● Aim
List every line of the items below that contains the string "spot", copying each one in full.

[Spatial questions linked to pictures]
===

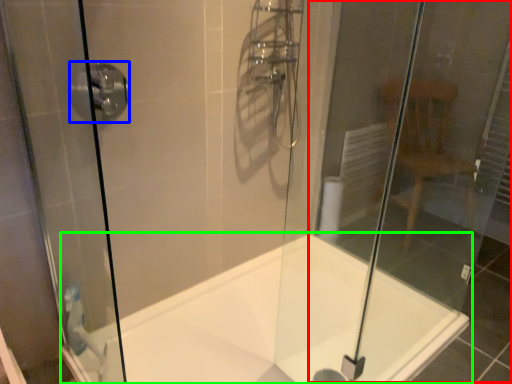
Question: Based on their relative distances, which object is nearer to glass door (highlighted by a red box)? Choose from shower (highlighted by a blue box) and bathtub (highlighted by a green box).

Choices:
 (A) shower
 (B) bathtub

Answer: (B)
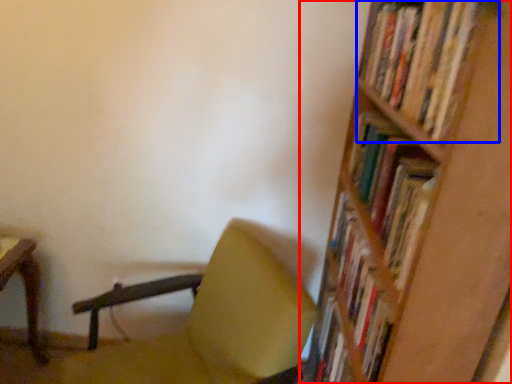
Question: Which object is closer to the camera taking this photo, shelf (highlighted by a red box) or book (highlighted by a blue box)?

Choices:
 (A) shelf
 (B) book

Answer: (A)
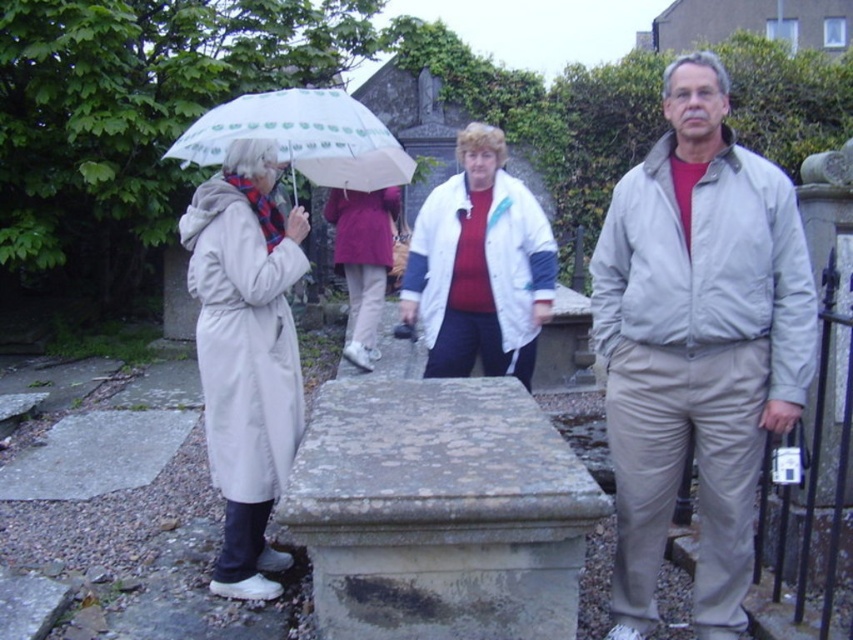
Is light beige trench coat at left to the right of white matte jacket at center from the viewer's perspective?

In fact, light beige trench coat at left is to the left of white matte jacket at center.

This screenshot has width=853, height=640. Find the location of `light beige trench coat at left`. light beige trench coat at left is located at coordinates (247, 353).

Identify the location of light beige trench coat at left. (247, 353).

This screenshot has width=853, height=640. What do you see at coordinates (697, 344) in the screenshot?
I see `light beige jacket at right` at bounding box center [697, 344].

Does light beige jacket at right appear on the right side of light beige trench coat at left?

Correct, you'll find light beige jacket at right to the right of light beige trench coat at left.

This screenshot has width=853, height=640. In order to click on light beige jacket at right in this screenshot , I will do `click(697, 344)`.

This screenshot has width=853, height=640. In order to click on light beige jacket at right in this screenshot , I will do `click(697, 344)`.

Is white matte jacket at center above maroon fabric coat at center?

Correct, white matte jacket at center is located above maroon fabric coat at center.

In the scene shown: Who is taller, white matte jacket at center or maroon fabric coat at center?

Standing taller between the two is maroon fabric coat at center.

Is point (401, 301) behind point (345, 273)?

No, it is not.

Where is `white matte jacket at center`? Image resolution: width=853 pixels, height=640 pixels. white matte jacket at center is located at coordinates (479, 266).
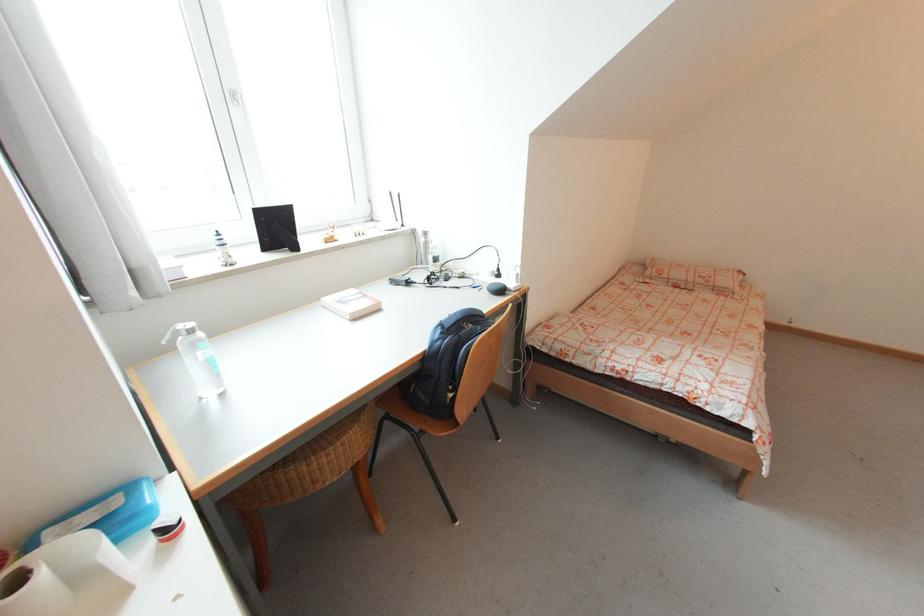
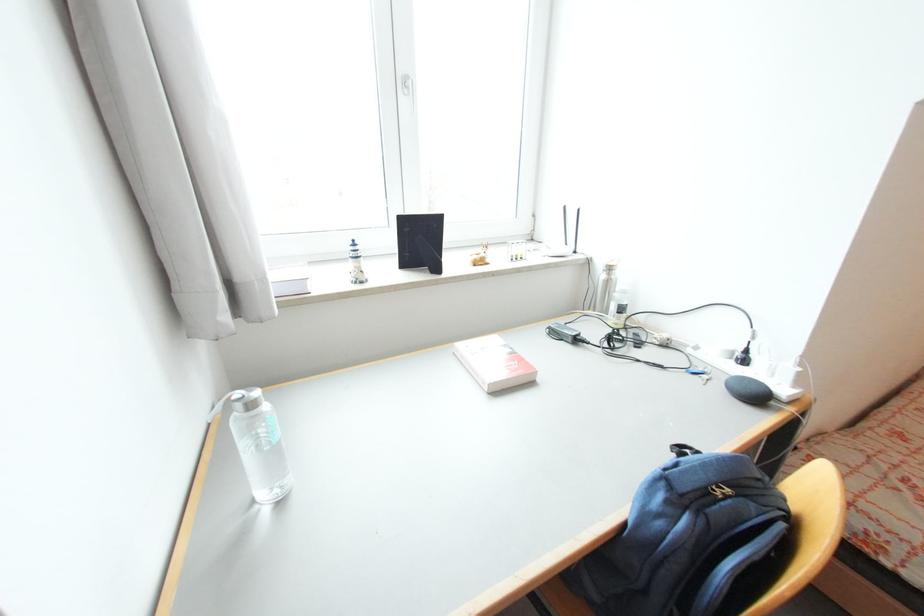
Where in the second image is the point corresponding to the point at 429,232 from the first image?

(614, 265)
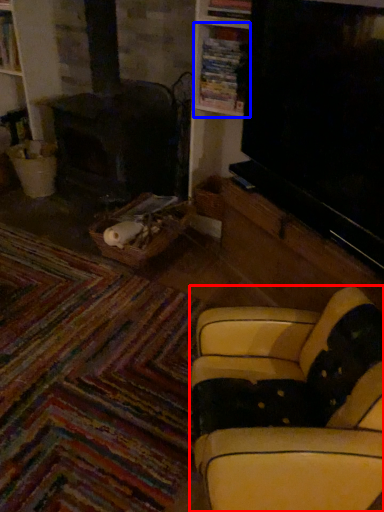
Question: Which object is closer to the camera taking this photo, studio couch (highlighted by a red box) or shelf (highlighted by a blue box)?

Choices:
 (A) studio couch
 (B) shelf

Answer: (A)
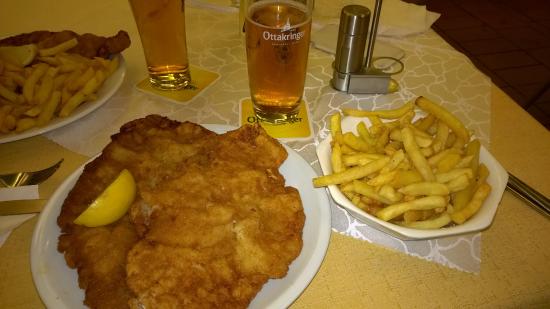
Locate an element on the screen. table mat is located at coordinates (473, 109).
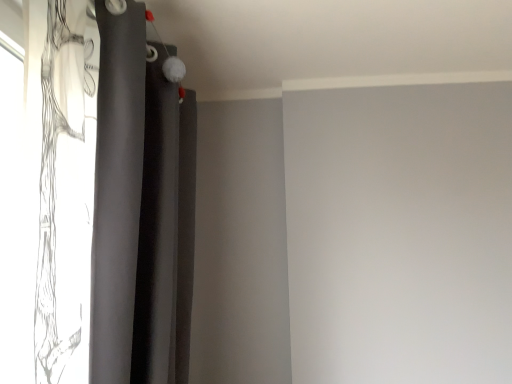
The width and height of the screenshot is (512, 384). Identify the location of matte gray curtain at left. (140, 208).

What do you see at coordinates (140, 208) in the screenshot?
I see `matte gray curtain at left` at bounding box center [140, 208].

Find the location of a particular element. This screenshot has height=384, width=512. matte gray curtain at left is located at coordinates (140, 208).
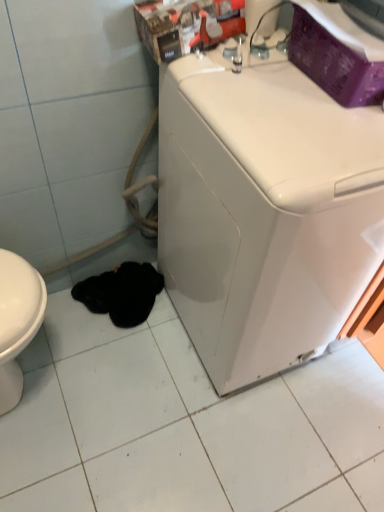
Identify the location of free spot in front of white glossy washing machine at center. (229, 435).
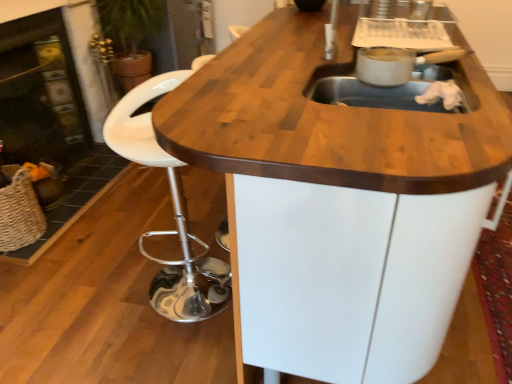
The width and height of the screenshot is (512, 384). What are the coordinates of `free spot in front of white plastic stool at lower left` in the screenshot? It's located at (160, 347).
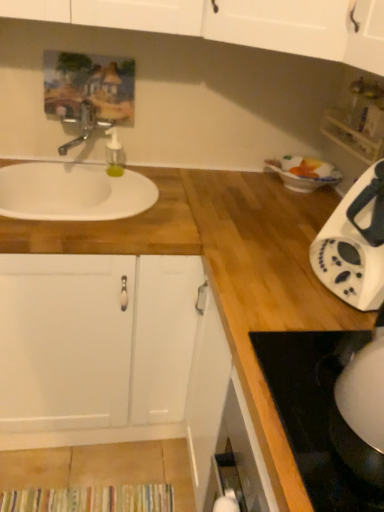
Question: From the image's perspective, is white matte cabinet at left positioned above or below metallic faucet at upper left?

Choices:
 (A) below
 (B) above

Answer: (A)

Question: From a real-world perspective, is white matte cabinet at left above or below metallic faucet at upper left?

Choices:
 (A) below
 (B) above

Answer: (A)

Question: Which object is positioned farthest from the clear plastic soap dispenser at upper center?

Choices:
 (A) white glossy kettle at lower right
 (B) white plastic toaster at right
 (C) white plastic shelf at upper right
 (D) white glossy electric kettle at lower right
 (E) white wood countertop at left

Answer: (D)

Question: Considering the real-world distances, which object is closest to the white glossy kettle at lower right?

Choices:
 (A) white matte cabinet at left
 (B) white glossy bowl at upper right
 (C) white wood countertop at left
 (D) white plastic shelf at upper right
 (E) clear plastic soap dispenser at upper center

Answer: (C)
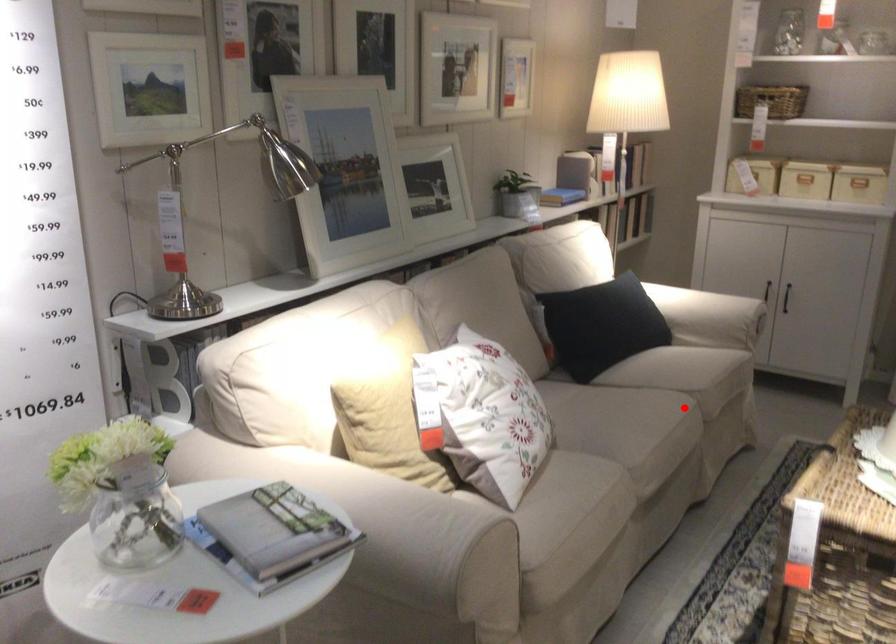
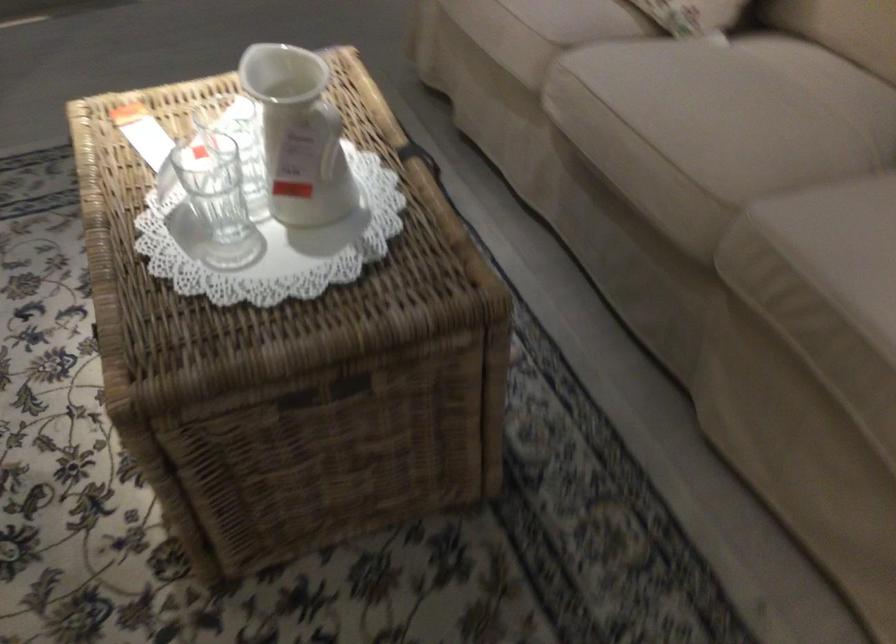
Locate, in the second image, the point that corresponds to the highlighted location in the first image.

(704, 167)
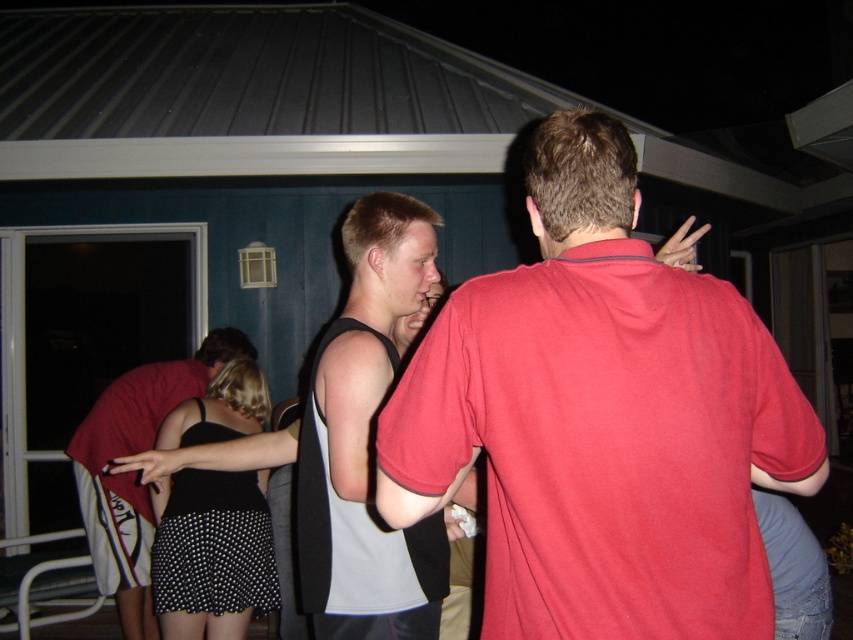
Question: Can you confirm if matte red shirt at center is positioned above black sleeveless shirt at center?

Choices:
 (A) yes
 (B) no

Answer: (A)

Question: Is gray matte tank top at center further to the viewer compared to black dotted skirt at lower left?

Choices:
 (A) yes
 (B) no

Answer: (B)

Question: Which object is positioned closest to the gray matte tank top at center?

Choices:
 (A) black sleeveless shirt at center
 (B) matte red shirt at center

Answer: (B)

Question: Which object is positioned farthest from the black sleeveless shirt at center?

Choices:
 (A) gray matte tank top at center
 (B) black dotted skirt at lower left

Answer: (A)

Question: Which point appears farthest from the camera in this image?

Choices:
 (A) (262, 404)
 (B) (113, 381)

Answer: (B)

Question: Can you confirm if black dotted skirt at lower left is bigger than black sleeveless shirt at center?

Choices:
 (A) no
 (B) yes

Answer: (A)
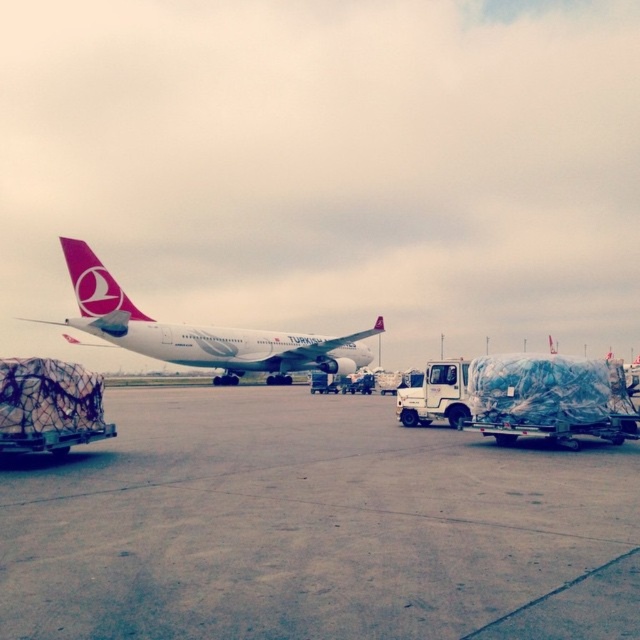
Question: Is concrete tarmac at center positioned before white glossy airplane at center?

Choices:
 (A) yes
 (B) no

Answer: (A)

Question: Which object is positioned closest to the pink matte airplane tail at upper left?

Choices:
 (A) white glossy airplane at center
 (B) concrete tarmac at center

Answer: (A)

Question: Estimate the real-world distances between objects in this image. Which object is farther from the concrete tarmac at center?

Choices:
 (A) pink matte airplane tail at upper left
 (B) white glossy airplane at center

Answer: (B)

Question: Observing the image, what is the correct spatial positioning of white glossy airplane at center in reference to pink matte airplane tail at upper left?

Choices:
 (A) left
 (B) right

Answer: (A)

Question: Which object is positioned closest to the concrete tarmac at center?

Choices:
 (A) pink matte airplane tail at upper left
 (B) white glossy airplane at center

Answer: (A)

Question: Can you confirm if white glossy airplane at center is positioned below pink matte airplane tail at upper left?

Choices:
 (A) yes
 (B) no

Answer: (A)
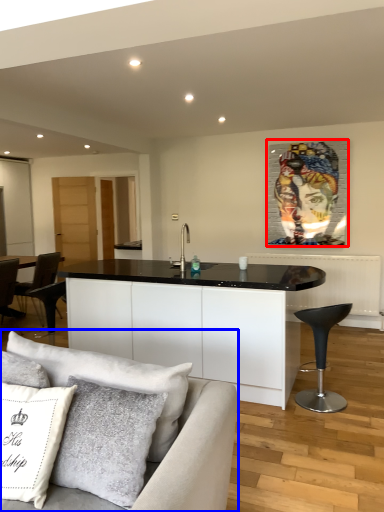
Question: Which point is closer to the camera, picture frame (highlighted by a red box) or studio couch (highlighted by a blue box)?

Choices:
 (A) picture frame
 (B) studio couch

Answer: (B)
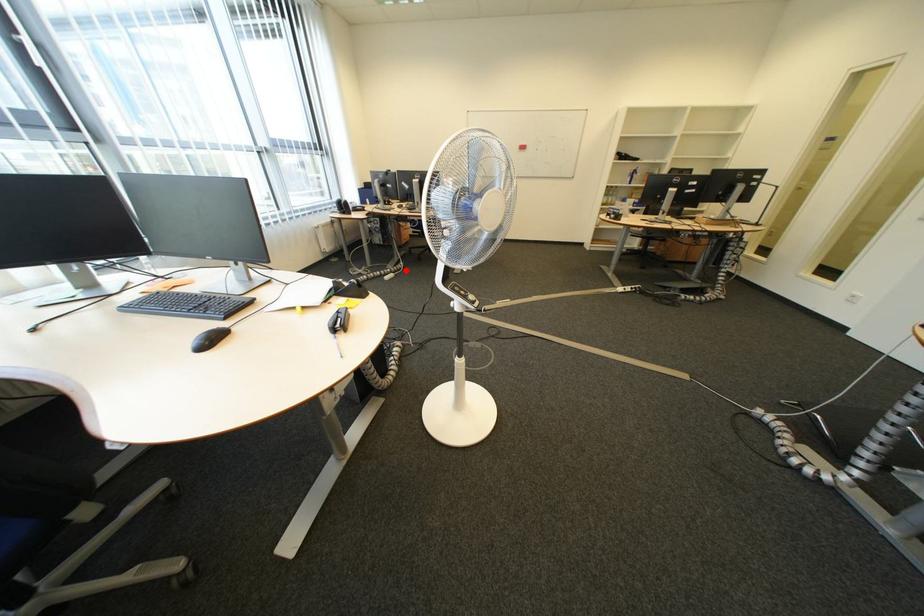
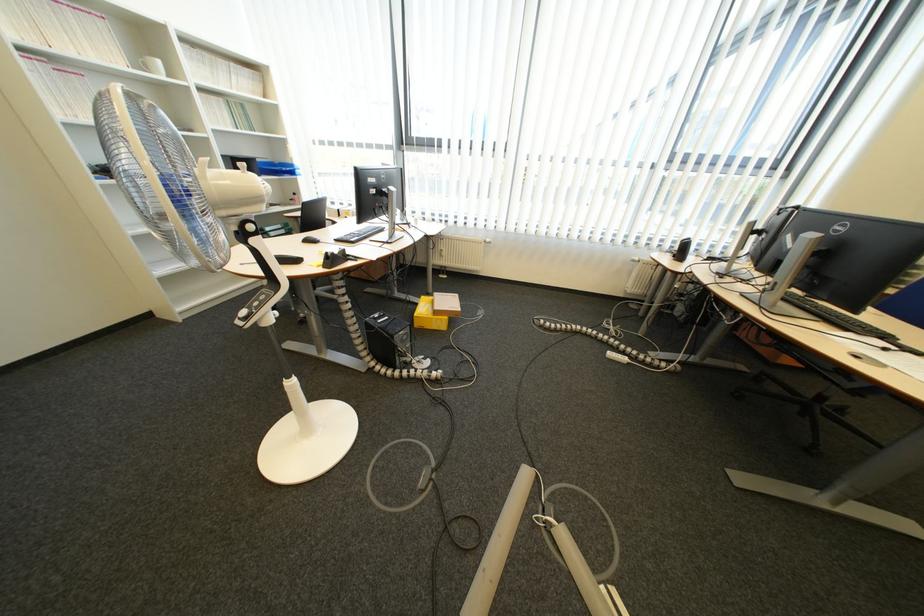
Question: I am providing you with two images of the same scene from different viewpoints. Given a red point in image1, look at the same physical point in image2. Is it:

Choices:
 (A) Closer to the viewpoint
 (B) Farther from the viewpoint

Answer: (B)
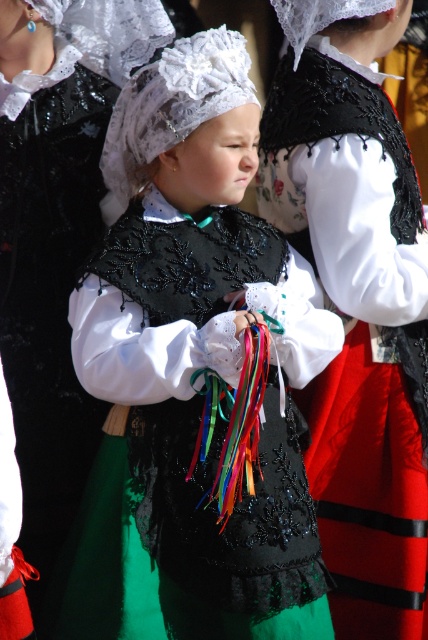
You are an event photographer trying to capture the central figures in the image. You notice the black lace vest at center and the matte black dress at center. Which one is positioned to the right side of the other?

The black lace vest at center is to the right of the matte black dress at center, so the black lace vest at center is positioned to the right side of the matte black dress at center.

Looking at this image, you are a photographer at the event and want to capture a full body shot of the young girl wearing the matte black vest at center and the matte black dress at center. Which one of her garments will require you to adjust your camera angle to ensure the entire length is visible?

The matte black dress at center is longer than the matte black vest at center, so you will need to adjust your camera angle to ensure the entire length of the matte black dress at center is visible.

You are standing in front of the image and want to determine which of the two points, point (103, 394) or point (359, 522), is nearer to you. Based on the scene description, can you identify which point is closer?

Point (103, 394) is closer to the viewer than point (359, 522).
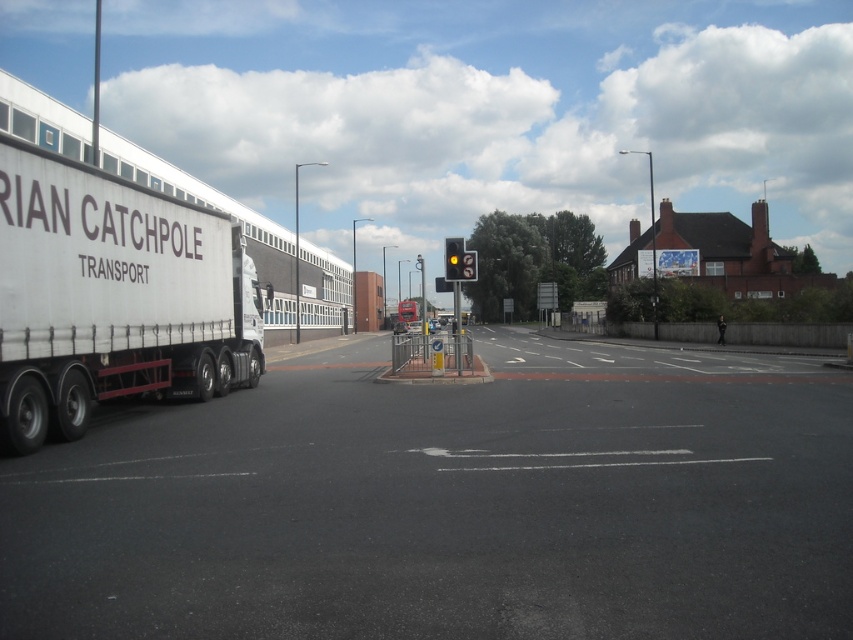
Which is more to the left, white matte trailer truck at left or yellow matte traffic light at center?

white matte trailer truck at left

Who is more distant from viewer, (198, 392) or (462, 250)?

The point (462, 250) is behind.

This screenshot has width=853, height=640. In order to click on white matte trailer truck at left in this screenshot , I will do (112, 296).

===

● Finished exercise
Identify the location of free spot in front of white glossy washing machine at center. (229, 435).
The width and height of the screenshot is (512, 384). What are the coordinates of `free spot in front of white plastic stool at lower left` in the screenshot? It's located at (160, 347).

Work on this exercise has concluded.